**DATA FOR THE TASK**
"""
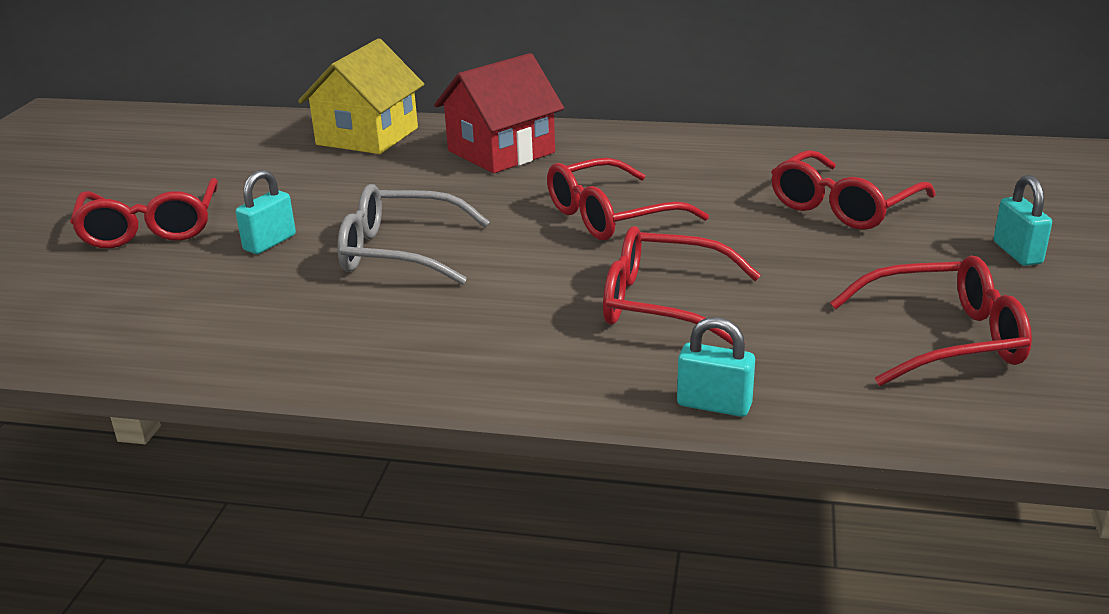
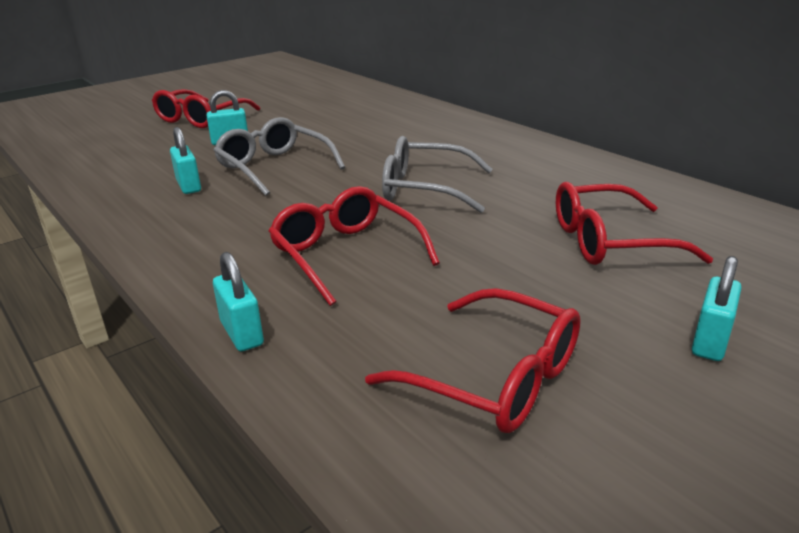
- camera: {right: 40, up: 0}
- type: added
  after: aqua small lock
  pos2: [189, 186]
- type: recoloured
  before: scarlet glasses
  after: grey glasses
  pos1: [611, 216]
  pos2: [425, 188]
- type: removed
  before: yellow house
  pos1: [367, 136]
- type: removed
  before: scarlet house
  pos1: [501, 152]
"""
**WHAT YOU ARE ASKED TO DO**
Determine the number of lines in the data above that contain the word "glasses", and provide only that figure.

**RESULT OF THE TASK**
2